[Saved data entries]
— BEGIN —
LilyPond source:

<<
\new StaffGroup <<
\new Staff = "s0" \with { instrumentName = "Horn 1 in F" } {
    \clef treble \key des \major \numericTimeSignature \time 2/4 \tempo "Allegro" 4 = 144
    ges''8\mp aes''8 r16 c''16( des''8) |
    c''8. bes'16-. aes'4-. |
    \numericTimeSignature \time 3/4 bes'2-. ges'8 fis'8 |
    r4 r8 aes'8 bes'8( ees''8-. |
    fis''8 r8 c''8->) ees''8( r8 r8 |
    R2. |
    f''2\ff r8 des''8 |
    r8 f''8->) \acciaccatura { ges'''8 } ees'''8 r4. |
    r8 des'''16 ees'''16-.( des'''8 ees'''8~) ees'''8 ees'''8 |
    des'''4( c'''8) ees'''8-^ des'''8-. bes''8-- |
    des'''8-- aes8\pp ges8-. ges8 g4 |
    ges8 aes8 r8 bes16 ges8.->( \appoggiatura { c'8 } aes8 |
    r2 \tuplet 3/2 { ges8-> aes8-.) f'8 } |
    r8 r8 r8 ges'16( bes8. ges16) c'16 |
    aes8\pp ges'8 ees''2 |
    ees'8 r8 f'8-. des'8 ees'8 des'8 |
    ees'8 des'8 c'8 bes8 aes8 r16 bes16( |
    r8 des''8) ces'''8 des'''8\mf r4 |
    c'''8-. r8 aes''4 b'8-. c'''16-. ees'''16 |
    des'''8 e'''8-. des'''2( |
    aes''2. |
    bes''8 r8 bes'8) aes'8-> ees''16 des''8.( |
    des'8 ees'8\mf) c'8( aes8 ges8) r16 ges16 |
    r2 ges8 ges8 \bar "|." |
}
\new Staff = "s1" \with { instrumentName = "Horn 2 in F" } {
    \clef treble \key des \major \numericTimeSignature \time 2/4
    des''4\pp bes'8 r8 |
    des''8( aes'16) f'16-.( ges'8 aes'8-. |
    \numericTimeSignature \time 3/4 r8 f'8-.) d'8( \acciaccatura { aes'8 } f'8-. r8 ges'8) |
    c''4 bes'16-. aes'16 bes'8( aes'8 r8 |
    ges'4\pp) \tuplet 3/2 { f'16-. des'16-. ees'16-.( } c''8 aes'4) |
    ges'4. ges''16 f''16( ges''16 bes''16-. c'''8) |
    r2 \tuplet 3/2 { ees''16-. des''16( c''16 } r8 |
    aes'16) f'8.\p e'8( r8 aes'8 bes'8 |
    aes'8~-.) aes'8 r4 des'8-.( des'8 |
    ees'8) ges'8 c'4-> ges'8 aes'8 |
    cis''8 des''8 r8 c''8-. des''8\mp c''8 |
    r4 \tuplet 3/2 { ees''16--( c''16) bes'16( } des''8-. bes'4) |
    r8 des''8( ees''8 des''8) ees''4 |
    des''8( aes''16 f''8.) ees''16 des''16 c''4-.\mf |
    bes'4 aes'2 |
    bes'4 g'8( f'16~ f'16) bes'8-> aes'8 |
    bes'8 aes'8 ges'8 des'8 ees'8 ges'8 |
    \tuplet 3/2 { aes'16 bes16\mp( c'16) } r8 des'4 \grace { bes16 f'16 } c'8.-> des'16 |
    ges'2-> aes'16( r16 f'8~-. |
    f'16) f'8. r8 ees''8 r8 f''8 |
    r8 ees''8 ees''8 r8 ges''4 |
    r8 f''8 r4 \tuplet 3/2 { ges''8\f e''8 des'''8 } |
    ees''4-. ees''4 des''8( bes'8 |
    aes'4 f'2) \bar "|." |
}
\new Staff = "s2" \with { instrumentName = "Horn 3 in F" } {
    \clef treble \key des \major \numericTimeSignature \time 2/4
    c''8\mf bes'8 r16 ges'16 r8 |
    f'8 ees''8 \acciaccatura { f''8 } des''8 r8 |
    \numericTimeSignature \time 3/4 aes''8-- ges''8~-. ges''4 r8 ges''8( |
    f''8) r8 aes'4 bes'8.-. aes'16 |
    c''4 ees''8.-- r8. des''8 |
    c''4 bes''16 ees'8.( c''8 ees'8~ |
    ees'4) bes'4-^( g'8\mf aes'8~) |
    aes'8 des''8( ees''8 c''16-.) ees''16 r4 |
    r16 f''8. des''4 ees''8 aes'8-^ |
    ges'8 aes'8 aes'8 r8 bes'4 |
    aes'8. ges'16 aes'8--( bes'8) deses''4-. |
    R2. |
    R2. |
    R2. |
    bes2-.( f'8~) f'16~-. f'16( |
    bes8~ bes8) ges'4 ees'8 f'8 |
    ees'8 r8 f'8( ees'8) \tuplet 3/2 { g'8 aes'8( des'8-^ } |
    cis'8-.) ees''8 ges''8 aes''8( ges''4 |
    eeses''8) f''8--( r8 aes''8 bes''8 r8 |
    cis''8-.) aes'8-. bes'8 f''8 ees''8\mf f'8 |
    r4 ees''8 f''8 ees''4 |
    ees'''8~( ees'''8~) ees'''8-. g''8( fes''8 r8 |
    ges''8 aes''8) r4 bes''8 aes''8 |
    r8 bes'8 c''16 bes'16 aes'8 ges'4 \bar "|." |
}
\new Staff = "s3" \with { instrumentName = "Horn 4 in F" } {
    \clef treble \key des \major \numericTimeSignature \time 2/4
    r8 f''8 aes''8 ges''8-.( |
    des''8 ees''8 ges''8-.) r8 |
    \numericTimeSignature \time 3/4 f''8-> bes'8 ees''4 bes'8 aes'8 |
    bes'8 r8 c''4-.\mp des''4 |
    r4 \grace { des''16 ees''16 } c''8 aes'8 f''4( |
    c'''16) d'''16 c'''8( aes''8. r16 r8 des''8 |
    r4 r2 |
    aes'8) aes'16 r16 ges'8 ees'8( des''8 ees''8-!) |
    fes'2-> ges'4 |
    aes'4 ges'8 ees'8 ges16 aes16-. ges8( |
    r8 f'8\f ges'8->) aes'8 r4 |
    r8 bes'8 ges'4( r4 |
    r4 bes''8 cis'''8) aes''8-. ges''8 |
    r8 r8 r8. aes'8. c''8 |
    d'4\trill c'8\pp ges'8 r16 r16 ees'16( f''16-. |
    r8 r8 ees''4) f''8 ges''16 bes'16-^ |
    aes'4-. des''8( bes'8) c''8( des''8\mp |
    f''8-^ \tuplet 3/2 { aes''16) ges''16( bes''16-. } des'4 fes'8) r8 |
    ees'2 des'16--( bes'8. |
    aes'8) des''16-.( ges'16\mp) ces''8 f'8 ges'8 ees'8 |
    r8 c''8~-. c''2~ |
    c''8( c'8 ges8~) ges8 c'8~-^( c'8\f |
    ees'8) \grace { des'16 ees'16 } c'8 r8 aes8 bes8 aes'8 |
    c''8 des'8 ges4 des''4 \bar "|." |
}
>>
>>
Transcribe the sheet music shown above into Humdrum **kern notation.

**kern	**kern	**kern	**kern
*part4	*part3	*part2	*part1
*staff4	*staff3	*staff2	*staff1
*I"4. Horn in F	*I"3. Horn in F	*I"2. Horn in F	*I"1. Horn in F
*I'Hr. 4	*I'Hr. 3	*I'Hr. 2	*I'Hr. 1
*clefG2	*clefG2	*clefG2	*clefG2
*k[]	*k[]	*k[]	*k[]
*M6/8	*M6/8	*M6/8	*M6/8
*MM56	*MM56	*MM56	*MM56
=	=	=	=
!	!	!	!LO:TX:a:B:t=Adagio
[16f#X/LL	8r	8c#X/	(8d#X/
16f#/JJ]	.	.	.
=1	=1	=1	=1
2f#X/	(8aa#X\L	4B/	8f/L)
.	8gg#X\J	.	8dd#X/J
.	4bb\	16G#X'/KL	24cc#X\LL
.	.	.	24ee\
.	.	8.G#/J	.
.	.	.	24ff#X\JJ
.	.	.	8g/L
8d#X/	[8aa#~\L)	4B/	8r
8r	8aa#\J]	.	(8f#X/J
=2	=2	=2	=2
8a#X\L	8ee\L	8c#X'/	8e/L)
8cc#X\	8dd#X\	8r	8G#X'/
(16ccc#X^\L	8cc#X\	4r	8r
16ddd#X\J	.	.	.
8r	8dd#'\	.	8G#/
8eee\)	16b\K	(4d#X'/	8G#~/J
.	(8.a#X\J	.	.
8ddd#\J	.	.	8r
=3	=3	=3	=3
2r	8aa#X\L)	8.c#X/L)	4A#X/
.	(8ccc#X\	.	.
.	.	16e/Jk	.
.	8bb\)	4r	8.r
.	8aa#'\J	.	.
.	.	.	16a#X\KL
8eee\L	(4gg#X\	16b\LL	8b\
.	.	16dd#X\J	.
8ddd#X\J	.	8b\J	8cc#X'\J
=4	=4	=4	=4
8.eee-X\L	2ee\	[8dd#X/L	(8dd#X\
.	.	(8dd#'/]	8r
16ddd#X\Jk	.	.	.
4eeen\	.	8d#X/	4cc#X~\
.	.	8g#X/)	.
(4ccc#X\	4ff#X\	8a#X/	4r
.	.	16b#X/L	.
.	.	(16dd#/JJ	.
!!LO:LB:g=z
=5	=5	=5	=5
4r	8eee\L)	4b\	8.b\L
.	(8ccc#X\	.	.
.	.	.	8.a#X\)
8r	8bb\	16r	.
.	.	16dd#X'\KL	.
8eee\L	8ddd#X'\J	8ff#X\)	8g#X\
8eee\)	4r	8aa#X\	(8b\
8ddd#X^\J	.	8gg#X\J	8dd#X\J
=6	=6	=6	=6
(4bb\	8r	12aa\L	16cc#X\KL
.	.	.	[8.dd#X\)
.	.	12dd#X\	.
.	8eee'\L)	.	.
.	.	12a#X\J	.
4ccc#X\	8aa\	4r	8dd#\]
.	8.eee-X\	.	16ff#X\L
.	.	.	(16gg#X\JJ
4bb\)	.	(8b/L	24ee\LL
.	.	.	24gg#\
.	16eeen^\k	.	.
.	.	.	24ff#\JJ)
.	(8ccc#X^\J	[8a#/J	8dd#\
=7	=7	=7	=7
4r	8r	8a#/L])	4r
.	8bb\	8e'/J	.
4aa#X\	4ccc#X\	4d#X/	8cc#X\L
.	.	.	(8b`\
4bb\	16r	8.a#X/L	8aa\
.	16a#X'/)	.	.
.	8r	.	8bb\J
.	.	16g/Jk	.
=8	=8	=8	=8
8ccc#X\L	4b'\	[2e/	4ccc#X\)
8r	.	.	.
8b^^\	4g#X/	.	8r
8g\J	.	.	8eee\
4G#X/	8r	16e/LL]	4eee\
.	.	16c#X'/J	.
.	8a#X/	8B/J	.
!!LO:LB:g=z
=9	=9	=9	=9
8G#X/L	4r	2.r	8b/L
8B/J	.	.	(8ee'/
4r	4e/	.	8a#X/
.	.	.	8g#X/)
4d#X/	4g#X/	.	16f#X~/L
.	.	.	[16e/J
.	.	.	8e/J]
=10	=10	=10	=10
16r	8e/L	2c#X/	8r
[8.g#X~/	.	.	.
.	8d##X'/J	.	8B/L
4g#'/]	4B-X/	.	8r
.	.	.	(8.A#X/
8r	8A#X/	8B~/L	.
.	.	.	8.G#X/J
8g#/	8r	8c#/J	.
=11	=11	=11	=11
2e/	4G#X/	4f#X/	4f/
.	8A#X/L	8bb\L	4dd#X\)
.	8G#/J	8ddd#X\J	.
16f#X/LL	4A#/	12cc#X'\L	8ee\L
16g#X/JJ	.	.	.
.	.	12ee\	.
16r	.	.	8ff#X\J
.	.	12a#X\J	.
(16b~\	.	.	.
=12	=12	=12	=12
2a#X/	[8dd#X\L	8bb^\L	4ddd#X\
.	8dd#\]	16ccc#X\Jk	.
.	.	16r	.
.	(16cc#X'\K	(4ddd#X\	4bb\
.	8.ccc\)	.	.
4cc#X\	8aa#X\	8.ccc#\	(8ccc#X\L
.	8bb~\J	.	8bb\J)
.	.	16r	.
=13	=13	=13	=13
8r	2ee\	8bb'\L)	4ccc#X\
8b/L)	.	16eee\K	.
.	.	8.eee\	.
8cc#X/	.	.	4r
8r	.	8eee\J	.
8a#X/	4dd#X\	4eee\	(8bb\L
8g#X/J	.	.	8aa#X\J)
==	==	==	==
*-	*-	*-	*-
— END —
- Task statement
How many of the lines above contain the string "instrumentName"? Reply with the number only.

- Correct result
4